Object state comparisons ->
- Opening Delimiter -

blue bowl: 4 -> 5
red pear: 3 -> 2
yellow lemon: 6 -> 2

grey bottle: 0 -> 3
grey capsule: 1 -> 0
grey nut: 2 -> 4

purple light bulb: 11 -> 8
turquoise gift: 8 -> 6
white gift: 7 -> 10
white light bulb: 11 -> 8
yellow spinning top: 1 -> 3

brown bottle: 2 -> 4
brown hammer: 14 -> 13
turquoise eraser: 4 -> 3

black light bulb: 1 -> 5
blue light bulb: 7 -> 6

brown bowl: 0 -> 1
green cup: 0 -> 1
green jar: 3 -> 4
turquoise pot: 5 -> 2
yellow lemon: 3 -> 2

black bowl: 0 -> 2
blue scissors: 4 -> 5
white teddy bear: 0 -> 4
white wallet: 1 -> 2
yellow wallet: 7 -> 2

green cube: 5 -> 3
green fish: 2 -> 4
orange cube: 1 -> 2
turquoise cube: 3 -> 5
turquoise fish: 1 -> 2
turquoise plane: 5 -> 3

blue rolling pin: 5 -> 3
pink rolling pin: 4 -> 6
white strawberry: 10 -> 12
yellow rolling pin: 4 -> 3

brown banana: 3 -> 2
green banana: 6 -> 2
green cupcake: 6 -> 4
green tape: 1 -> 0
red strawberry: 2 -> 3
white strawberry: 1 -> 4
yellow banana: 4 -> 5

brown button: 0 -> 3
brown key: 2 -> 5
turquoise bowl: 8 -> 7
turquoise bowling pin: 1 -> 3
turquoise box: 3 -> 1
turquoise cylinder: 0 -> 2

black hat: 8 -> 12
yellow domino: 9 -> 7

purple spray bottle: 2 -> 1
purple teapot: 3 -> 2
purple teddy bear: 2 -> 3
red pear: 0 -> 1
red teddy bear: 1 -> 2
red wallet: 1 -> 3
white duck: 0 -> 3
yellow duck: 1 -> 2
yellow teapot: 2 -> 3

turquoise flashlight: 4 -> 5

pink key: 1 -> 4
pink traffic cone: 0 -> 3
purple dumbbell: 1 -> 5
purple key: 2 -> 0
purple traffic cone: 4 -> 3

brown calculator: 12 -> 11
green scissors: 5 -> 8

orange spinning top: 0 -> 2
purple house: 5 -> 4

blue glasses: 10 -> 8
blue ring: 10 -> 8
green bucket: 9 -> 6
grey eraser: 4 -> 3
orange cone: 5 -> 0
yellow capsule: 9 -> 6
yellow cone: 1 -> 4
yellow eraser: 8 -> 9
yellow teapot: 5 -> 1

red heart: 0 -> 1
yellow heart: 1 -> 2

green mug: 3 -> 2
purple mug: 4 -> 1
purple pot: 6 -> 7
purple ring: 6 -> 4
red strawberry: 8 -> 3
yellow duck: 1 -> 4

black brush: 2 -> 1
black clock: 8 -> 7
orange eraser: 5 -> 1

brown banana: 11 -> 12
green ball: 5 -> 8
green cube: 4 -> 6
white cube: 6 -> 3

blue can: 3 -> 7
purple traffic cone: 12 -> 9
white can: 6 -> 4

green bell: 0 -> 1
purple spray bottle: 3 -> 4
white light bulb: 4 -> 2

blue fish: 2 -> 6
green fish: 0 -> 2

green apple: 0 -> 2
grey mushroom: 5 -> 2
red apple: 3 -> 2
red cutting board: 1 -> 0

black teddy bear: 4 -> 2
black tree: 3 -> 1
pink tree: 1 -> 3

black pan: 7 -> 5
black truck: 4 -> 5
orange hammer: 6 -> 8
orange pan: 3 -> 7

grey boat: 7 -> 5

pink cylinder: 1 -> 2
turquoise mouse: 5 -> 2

- Closing Delimiter -

Task to carry out ->
Your answer should be the lines from the one containing "turquoise cylinder: 0 -> 2" through the last line of the records, repeated exactly and with nothing added.

Reply to the task ->
turquoise cylinder: 0 -> 2

black hat: 8 -> 12
yellow domino: 9 -> 7

purple spray bottle: 2 -> 1
purple teapot: 3 -> 2
purple teddy bear: 2 -> 3
red pear: 0 -> 1
red teddy bear: 1 -> 2
red wallet: 1 -> 3
white duck: 0 -> 3
yellow duck: 1 -> 2
yellow teapot: 2 -> 3

turquoise flashlight: 4 -> 5

pink key: 1 -> 4
pink traffic cone: 0 -> 3
purple dumbbell: 1 -> 5
purple key: 2 -> 0
purple traffic cone: 4 -> 3

brown calculator: 12 -> 11
green scissors: 5 -> 8

orange spinning top: 0 -> 2
purple house: 5 -> 4

blue glasses: 10 -> 8
blue ring: 10 -> 8
green bucket: 9 -> 6
grey eraser: 4 -> 3
orange cone: 5 -> 0
yellow capsule: 9 -> 6
yellow cone: 1 -> 4
yellow eraser: 8 -> 9
yellow teapot: 5 -> 1

red heart: 0 -> 1
yellow heart: 1 -> 2

green mug: 3 -> 2
purple mug: 4 -> 1
purple pot: 6 -> 7
purple ring: 6 -> 4
red strawberry: 8 -> 3
yellow duck: 1 -> 4

black brush: 2 -> 1
black clock: 8 -> 7
orange eraser: 5 -> 1

brown banana: 11 -> 12
green ball: 5 -> 8
green cube: 4 -> 6
white cube: 6 -> 3

blue can: 3 -> 7
purple traffic cone: 12 -> 9
white can: 6 -> 4

green bell: 0 -> 1
purple spray bottle: 3 -> 4
white light bulb: 4 -> 2

blue fish: 2 -> 6
green fish: 0 -> 2

green apple: 0 -> 2
grey mushroom: 5 -> 2
red apple: 3 -> 2
red cutting board: 1 -> 0

black teddy bear: 4 -> 2
black tree: 3 -> 1
pink tree: 1 -> 3

black pan: 7 -> 5
black truck: 4 -> 5
orange hammer: 6 -> 8
orange pan: 3 -> 7

grey boat: 7 -> 5

pink cylinder: 1 -> 2
turquoise mouse: 5 -> 2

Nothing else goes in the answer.